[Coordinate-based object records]
◇ ◇ ◇ ◇ ◇
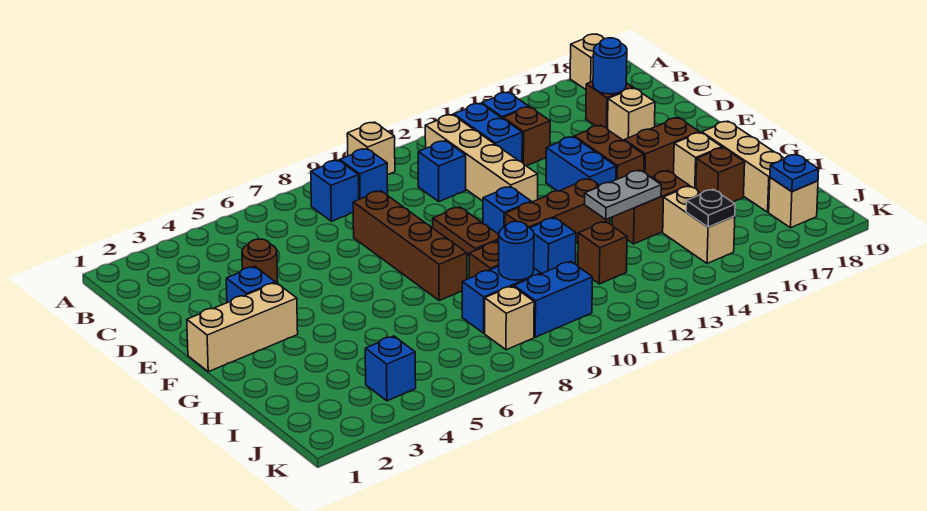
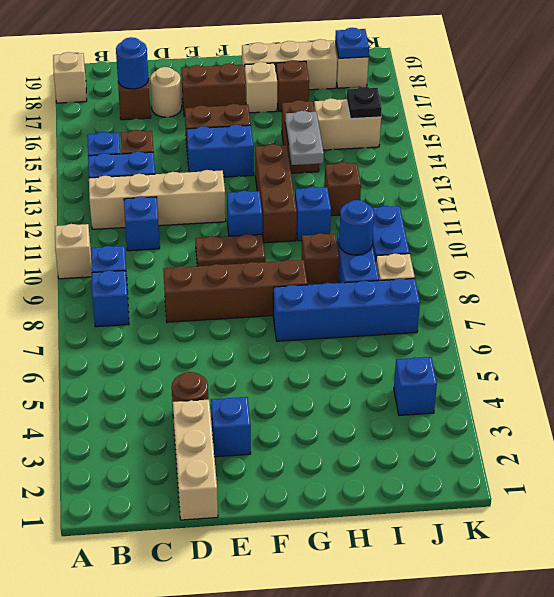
tan 1x1 brick [608,88,655,141] -> tan 1x1 round brick [150,67,182,117]
tan 1x3 brick [187,283,298,372] -> tan 1x3 brick moved to [173,400,218,520]
brown 1x2 brick [624,118,699,177] -> brown 1x2 brick turned to [181,64,246,116]
none -> blue 1x4 brick [273,278,420,341]

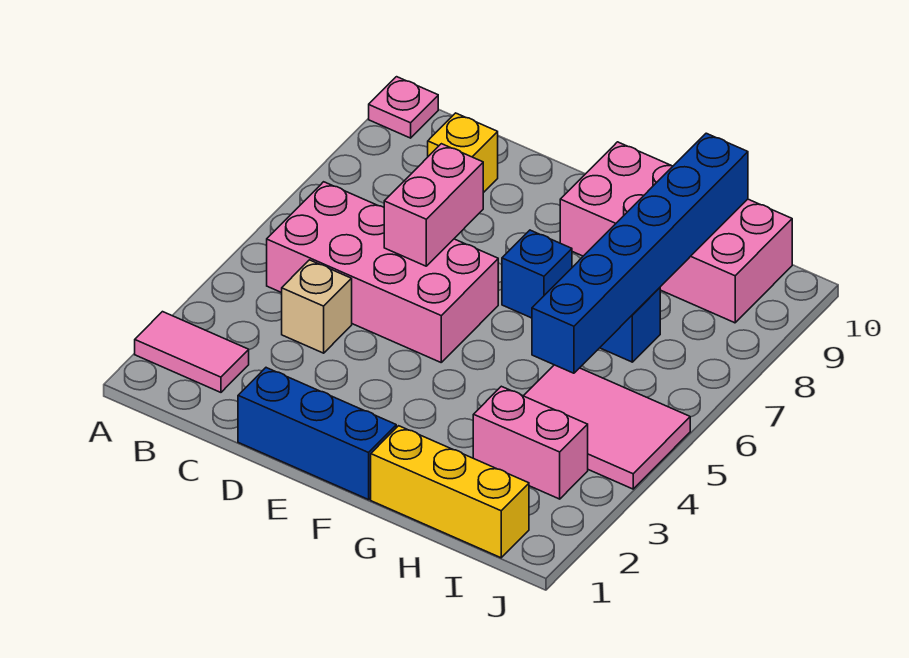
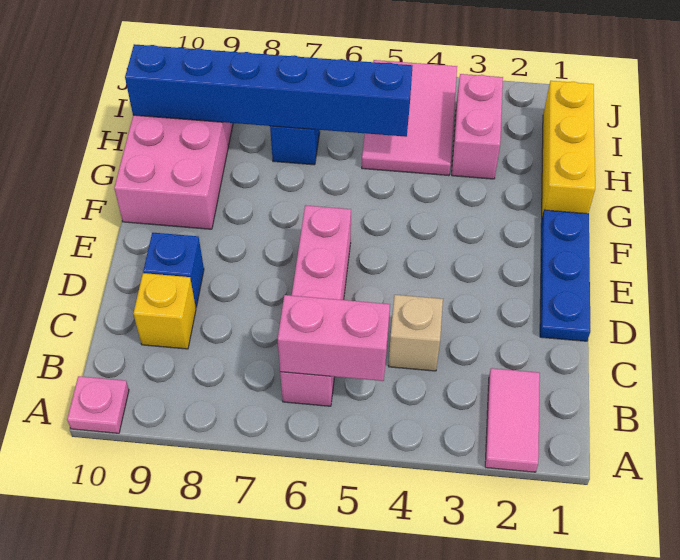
pink 2x4 brick [267,182,498,362] -> pink 1x4 brick [280,205,351,406]
blue 1x3 brick [238,368,396,500] -> blue 1x3 plate [540,210,590,341]
pink 1x2 brick [384,144,483,266] -> pink 1x2 brick moved to [278,295,390,381]
blue 1x1 brick [502,230,572,318] -> blue 1x1 brick moved to [143,233,204,307]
◇ ◇ ◇ ◇ ◇
§ WHAT TO PRODUCE
Which lines above hold the string "moved"? Copy each of them.

§ EXERCISE ANSWER
tan 1x3 brick [187,283,298,372] -> tan 1x3 brick moved to [173,400,218,520]
pink 1x2 brick [384,144,483,266] -> pink 1x2 brick moved to [278,295,390,381]
blue 1x1 brick [502,230,572,318] -> blue 1x1 brick moved to [143,233,204,307]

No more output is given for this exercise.